##### Given information
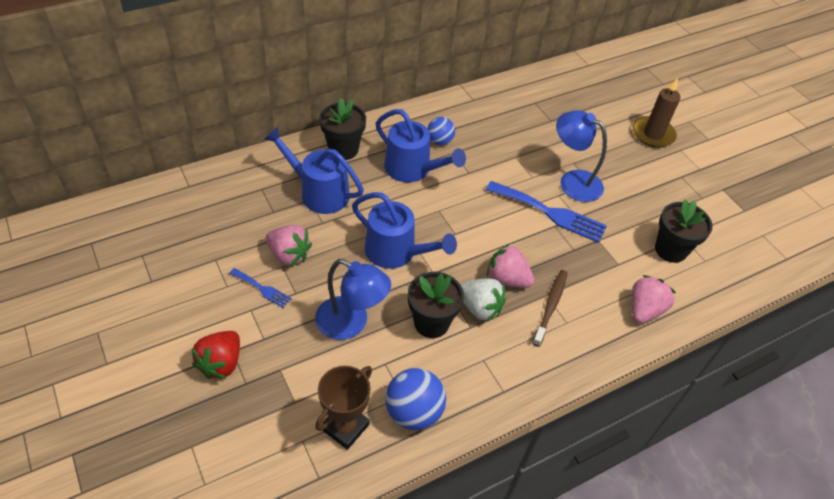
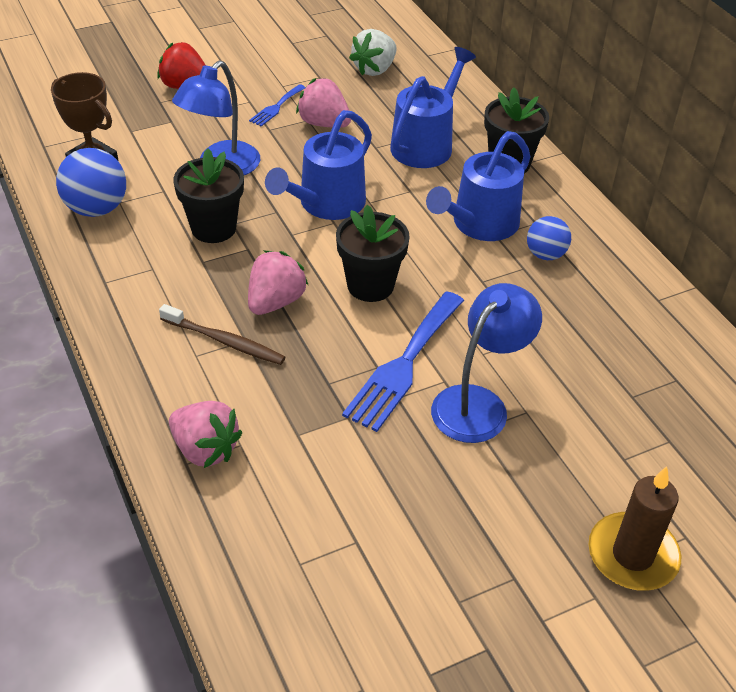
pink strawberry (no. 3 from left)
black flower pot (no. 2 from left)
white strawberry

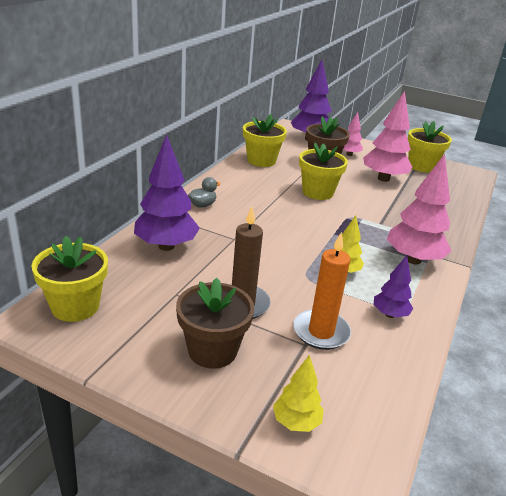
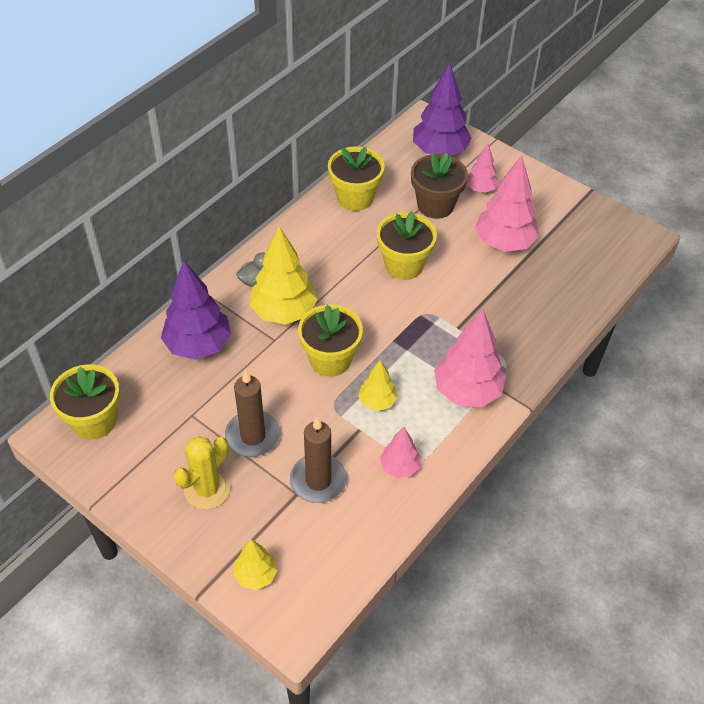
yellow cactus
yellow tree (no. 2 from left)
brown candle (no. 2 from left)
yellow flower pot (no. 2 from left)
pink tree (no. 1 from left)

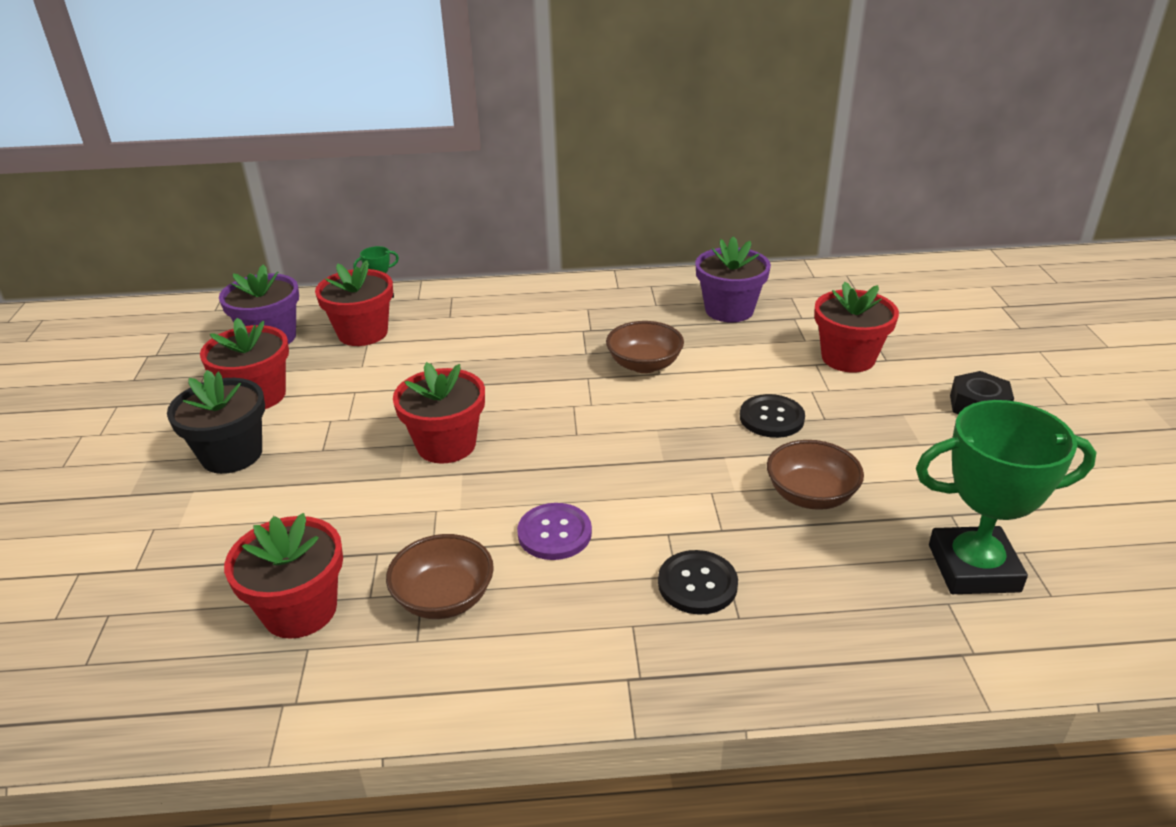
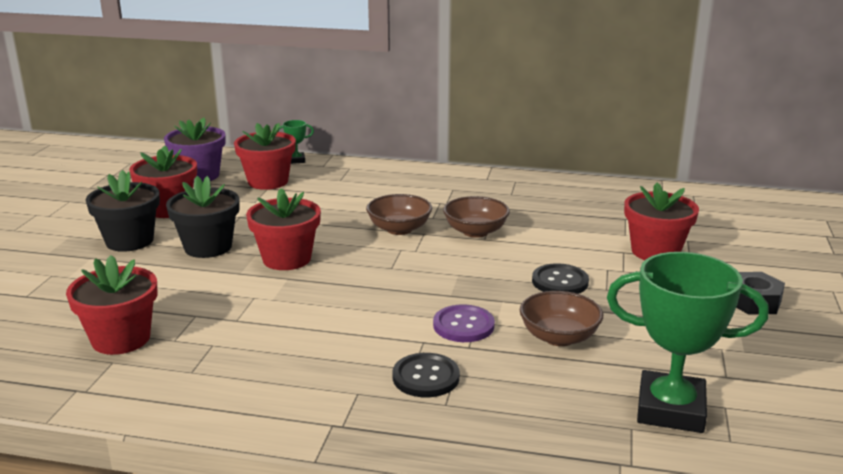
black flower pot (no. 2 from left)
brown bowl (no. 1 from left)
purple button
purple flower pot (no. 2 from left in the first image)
##########
##### Given information
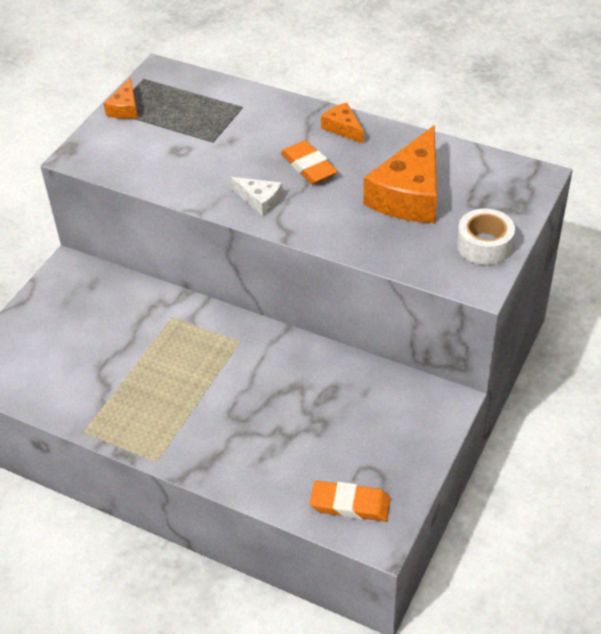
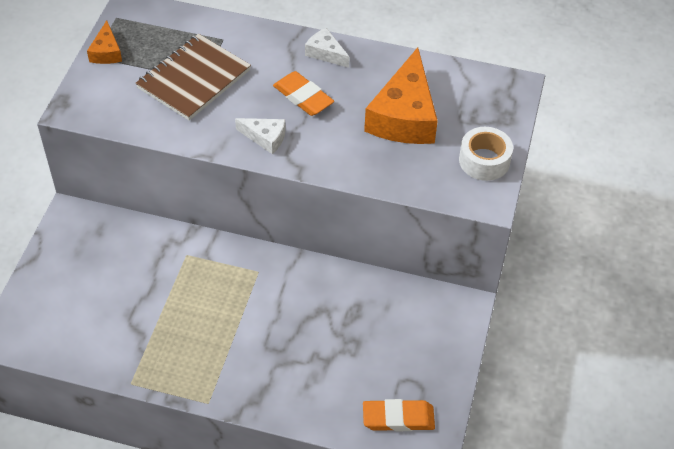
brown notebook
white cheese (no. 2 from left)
##########
* [Task prompt] Every line that contains the string "brown" should be copied from the records.

* [Reply to the exercise]
brown candle (no. 2 from left)
brown bowl (no. 1 from left)
brown notebook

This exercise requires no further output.